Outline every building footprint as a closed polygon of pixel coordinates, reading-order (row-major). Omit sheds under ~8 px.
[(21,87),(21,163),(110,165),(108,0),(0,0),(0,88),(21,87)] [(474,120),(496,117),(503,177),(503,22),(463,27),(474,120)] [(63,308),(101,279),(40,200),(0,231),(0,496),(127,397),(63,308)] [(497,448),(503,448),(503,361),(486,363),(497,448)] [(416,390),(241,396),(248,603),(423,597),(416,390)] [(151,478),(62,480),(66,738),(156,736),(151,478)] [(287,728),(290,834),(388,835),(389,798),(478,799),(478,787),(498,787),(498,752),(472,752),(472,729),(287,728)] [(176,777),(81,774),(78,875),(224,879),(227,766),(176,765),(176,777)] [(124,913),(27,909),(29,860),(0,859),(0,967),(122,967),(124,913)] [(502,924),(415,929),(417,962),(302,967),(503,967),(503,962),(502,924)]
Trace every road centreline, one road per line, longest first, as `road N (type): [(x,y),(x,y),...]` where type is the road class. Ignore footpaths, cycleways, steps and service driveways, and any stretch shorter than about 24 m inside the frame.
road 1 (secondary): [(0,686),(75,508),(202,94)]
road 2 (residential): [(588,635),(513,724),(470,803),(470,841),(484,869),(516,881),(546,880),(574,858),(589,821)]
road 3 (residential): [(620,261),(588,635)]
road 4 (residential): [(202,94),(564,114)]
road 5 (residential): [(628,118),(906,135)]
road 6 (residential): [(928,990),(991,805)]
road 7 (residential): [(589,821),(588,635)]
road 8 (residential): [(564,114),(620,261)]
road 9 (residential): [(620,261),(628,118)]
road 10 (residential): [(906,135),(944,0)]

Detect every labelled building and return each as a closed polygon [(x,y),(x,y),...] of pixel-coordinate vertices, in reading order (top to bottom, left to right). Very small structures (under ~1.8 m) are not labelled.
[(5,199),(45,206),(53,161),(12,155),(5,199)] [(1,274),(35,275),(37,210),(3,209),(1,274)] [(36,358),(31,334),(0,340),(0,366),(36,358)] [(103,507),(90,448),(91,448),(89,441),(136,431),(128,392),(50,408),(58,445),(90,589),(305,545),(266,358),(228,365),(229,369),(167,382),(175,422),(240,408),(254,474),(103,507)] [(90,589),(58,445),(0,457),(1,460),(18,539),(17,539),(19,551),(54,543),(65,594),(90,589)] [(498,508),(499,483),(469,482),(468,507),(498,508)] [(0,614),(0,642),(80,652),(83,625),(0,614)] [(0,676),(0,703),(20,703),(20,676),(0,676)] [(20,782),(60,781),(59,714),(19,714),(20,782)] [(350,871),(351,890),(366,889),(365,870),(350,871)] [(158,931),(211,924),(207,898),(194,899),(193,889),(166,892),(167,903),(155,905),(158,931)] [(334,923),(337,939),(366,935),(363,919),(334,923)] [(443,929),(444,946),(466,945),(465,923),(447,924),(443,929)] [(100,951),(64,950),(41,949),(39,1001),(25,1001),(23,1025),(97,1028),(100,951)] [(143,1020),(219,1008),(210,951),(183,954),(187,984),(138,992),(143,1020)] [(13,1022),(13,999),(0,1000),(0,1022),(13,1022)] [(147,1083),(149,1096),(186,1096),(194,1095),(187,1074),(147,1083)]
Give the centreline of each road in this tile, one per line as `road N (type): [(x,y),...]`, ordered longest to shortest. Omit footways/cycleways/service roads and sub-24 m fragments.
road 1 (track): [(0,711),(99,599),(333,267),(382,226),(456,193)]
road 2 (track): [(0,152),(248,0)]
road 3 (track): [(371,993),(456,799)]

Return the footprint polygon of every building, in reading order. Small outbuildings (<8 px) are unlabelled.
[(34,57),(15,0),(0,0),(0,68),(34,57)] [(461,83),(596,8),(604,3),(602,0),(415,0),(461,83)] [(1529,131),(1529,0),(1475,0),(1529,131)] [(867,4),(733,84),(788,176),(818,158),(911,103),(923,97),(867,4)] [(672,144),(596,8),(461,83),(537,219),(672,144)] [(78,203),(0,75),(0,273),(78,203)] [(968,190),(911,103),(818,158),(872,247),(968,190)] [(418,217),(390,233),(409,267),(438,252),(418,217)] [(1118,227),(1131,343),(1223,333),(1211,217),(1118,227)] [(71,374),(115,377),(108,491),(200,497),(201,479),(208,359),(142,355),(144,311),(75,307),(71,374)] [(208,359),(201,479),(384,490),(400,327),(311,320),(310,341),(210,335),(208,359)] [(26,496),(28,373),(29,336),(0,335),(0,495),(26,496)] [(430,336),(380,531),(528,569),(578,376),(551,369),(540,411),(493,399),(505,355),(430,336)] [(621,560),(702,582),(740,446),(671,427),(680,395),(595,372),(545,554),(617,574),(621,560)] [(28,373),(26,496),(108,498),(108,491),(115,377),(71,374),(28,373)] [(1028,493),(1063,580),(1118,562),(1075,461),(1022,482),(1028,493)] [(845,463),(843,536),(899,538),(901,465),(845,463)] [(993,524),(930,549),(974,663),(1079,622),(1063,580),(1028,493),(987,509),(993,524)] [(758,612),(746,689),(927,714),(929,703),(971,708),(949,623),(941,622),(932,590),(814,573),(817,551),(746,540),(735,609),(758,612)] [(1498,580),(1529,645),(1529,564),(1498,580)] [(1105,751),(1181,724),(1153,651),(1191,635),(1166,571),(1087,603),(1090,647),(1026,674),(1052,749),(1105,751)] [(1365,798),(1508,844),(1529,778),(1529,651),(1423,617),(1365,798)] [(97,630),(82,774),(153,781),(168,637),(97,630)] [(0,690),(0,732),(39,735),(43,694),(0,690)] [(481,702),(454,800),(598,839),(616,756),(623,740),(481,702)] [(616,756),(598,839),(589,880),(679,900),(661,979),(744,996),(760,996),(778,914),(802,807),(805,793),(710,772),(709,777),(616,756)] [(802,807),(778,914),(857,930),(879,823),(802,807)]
== == ==
> _Assignment_
An exact repetition of all the records above is required.

> _Answer section_
Outline every building footprint as a closed polygon of pixel coordinates, reading-order (row-major). Omit sheds under ~8 px.
[(21,87),(21,163),(110,165),(108,0),(0,0),(0,88),(21,87)] [(474,120),(496,117),(503,177),(503,22),(463,27),(474,120)] [(63,308),(101,279),(40,200),(0,231),(0,496),(127,397),(63,308)] [(497,448),(503,448),(503,361),(486,363),(497,448)] [(416,390),(241,396),(248,603),(423,597),(416,390)] [(151,478),(62,480),(66,738),(156,736),(151,478)] [(287,728),(290,834),(388,835),(389,798),(478,799),(478,787),(498,787),(498,752),(472,752),(472,729),(287,728)] [(176,777),(81,774),(78,875),(224,879),(227,766),(176,765),(176,777)] [(124,913),(27,909),(29,860),(0,859),(0,967),(122,967),(124,913)] [(502,924),(415,929),(417,962),(302,967),(503,967),(503,962),(502,924)]
Trace every road centreline, one road per line, longest first, as `road N (type): [(x,y),(x,y),...]` where type is the road class. Ignore footpaths, cycleways, steps and service driveways, and any stretch shorter than about 24 m inside the frame.
road 1 (secondary): [(0,686),(75,508),(202,94)]
road 2 (residential): [(588,635),(513,724),(470,803),(470,841),(484,869),(516,881),(546,880),(574,858),(589,821)]
road 3 (residential): [(620,261),(588,635)]
road 4 (residential): [(202,94),(564,114)]
road 5 (residential): [(628,118),(906,135)]
road 6 (residential): [(928,990),(991,805)]
road 7 (residential): [(589,821),(588,635)]
road 8 (residential): [(564,114),(620,261)]
road 9 (residential): [(620,261),(628,118)]
road 10 (residential): [(906,135),(944,0)]

Detect every labelled building and return each as a closed polygon [(x,y),(x,y),...] of pixel-coordinate vertices, in reading order (top to bottom, left to right). Very small structures (under ~1.8 m) are not labelled.
[(5,199),(45,206),(53,161),(12,155),(5,199)] [(1,274),(35,275),(37,210),(3,209),(1,274)] [(36,358),(31,334),(0,340),(0,366),(36,358)] [(103,507),(90,448),(91,448),(89,441),(136,431),(128,392),(50,408),(58,445),(90,589),(305,545),(266,358),(228,365),(229,369),(167,382),(175,422),(240,408),(254,474),(103,507)] [(90,589),(58,445),(0,457),(1,460),(18,539),(17,539),(19,551),(54,543),(65,594),(90,589)] [(498,508),(499,483),(469,482),(468,507),(498,508)] [(0,614),(0,642),(80,652),(83,625),(0,614)] [(0,676),(0,703),(20,703),(20,676),(0,676)] [(20,782),(60,781),(59,714),(19,714),(20,782)] [(350,871),(351,890),(366,889),(365,870),(350,871)] [(158,931),(211,924),(207,898),(194,899),(193,889),(166,892),(167,903),(155,905),(158,931)] [(334,923),(337,939),(366,935),(363,919),(334,923)] [(443,929),(444,946),(466,945),(465,923),(447,924),(443,929)] [(100,951),(64,950),(41,949),(39,1001),(25,1001),(23,1025),(97,1028),(100,951)] [(143,1020),(219,1008),(210,951),(183,954),(187,984),(138,992),(143,1020)] [(13,1022),(13,999),(0,1000),(0,1022),(13,1022)] [(147,1083),(149,1096),(186,1096),(194,1095),(187,1074),(147,1083)]
Give the centreline of each road in this tile, one per line as `road N (type): [(x,y),...]`, ordered longest to shortest. Omit footways/cycleways/service roads and sub-24 m fragments.
road 1 (track): [(0,711),(99,599),(333,267),(382,226),(456,193)]
road 2 (track): [(0,152),(248,0)]
road 3 (track): [(371,993),(456,799)]

Return the footprint polygon of every building, in reading order. Small outbuildings (<8 px) are unlabelled.
[(34,57),(15,0),(0,0),(0,68),(34,57)] [(461,83),(596,8),(604,3),(602,0),(415,0),(461,83)] [(1529,131),(1529,0),(1475,0),(1529,131)] [(867,4),(733,84),(788,176),(818,158),(911,103),(923,97),(867,4)] [(672,144),(596,8),(461,83),(537,219),(672,144)] [(78,203),(0,75),(0,273),(78,203)] [(968,190),(911,103),(818,158),(872,247),(968,190)] [(418,217),(390,233),(409,267),(438,252),(418,217)] [(1118,227),(1131,343),(1223,333),(1211,217),(1118,227)] [(71,374),(115,377),(108,491),(200,497),(201,479),(208,359),(142,355),(144,311),(75,307),(71,374)] [(208,359),(201,479),(384,490),(400,327),(311,320),(310,341),(210,335),(208,359)] [(26,496),(28,373),(29,336),(0,335),(0,495),(26,496)] [(430,336),(380,531),(528,569),(578,376),(551,369),(540,411),(493,399),(505,355),(430,336)] [(621,560),(702,582),(740,446),(671,427),(680,395),(595,372),(545,554),(617,574),(621,560)] [(28,373),(26,496),(108,498),(108,491),(115,377),(71,374),(28,373)] [(1028,493),(1063,580),(1118,562),(1075,461),(1022,482),(1028,493)] [(845,463),(843,536),(899,538),(901,465),(845,463)] [(993,524),(930,549),(974,663),(1079,622),(1063,580),(1028,493),(987,509),(993,524)] [(758,612),(746,689),(927,714),(929,703),(971,708),(949,623),(941,622),(932,590),(814,573),(817,551),(746,540),(735,609),(758,612)] [(1498,580),(1529,645),(1529,564),(1498,580)] [(1105,751),(1181,724),(1153,651),(1191,635),(1166,571),(1087,603),(1090,647),(1026,674),(1052,749),(1105,751)] [(1365,798),(1508,844),(1529,778),(1529,651),(1423,617),(1365,798)] [(97,630),(82,774),(153,781),(168,637),(97,630)] [(0,690),(0,732),(39,735),(43,694),(0,690)] [(481,702),(454,800),(598,839),(616,756),(623,740),(481,702)] [(616,756),(598,839),(589,880),(679,900),(661,979),(744,996),(760,996),(778,914),(802,807),(805,793),(710,772),(709,777),(616,756)] [(802,807),(778,914),(857,930),(879,823),(802,807)]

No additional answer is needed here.